===== Supplied records =====

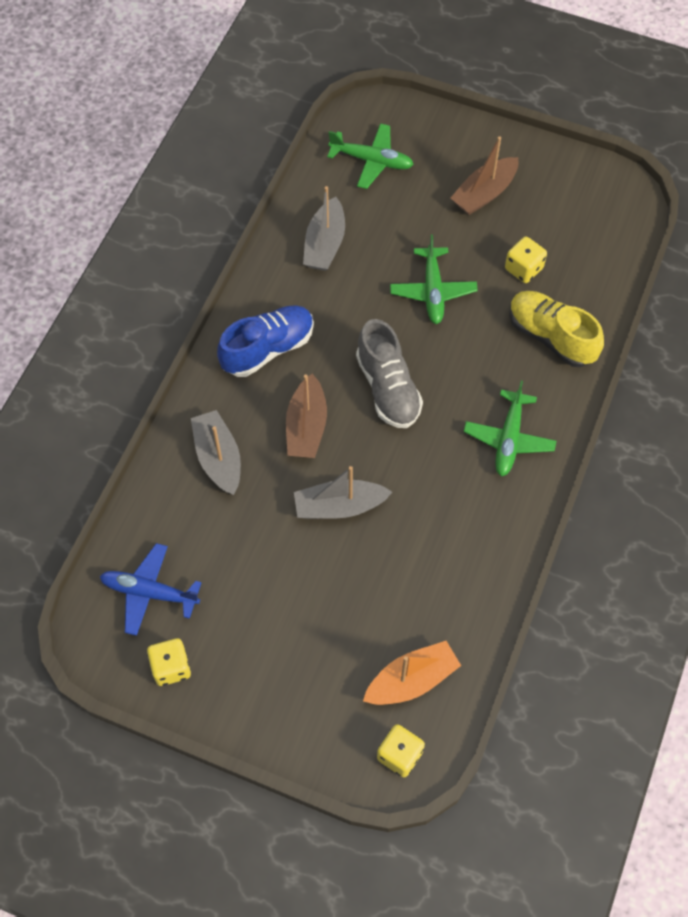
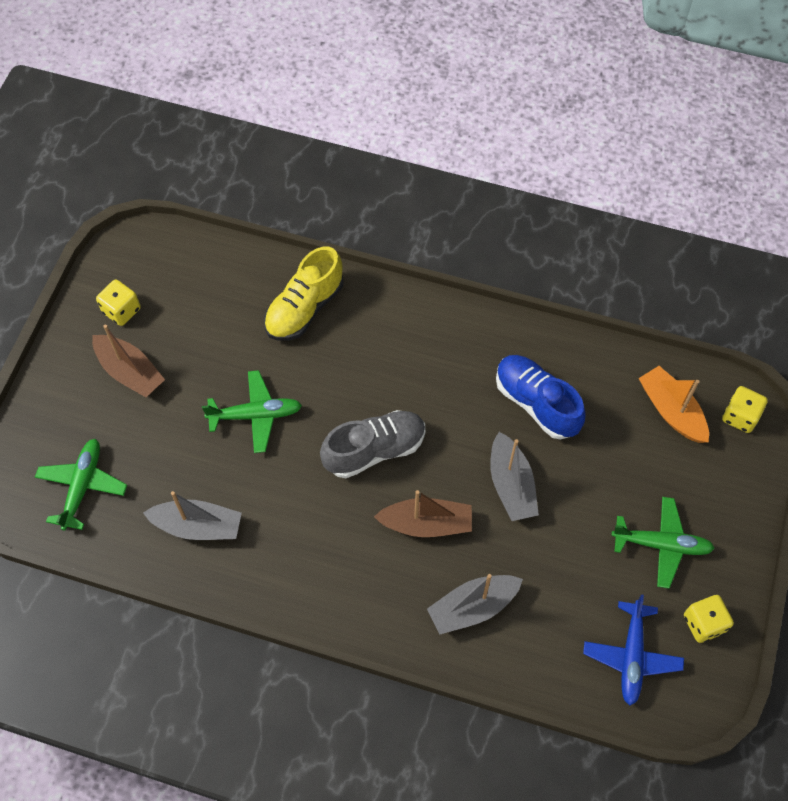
camera: 95 degrees left, 0 degrees up
blue shoe [217,305,314,377] -> blue shoe moved to [496,355,586,440]
green plane [463,381,556,477] -> green plane moved to [611,497,715,588]
yellow dice [505,237,547,283] -> yellow dice moved to [96,279,141,326]

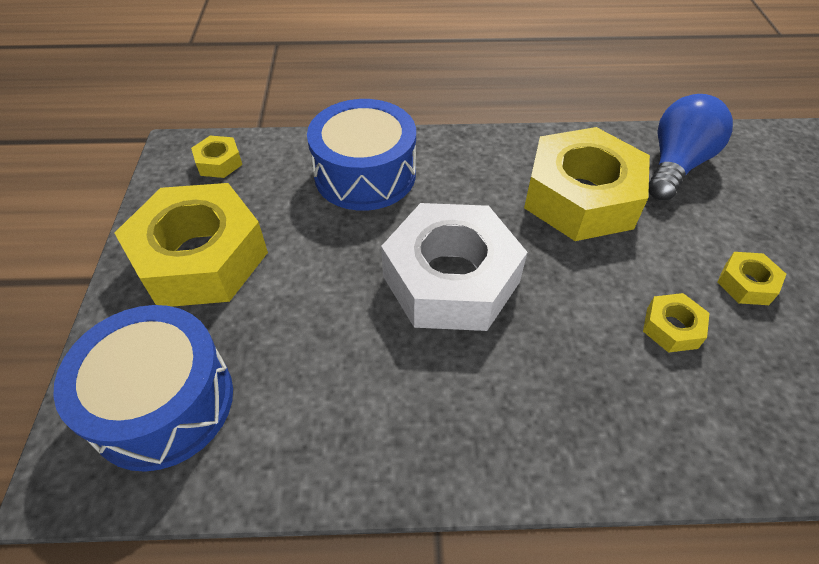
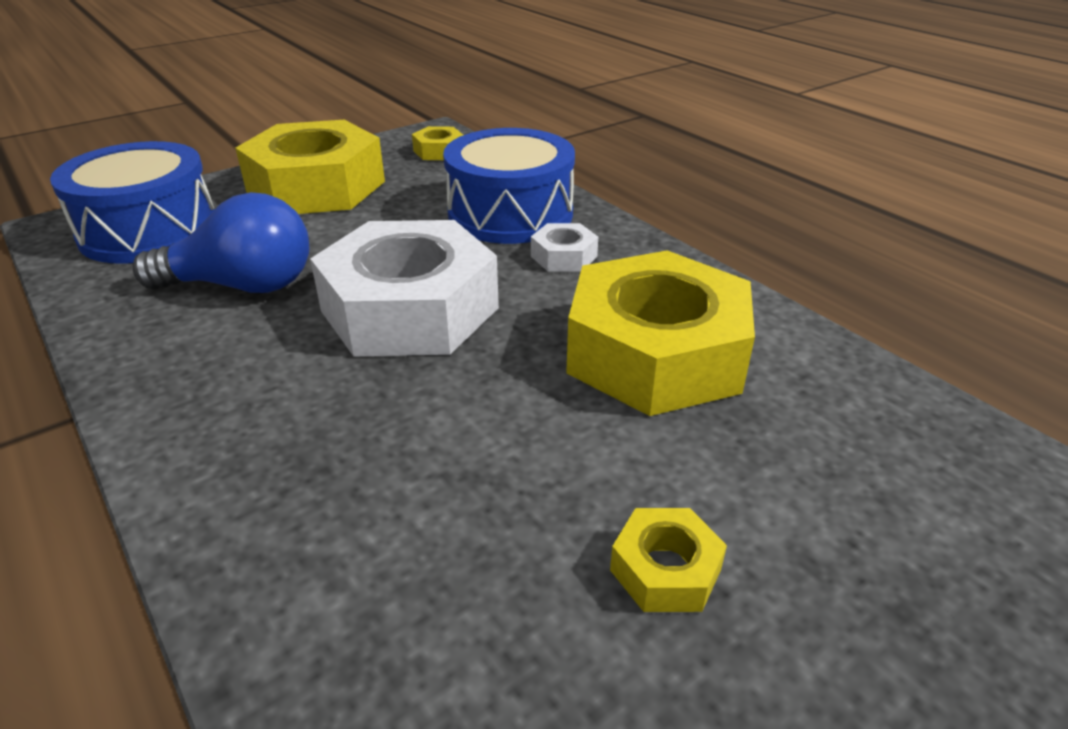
camera: 55 degrees right, 15 degrees down
yellow nut [643,293,710,353] -> none
blue light bulb [649,94,733,200] -> blue light bulb moved to [133,192,309,293]
none -> white nut [531,223,598,272]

=====

### Activity
Transcribe the records in full and exactly. Pictures stay out.

### Solution
camera: 95 degrees left, 0 degrees up
blue shoe [217,305,314,377] -> blue shoe moved to [496,355,586,440]
green plane [463,381,556,477] -> green plane moved to [611,497,715,588]
yellow dice [505,237,547,283] -> yellow dice moved to [96,279,141,326]

camera: 55 degrees right, 15 degrees down
yellow nut [643,293,710,353] -> none
blue light bulb [649,94,733,200] -> blue light bulb moved to [133,192,309,293]
none -> white nut [531,223,598,272]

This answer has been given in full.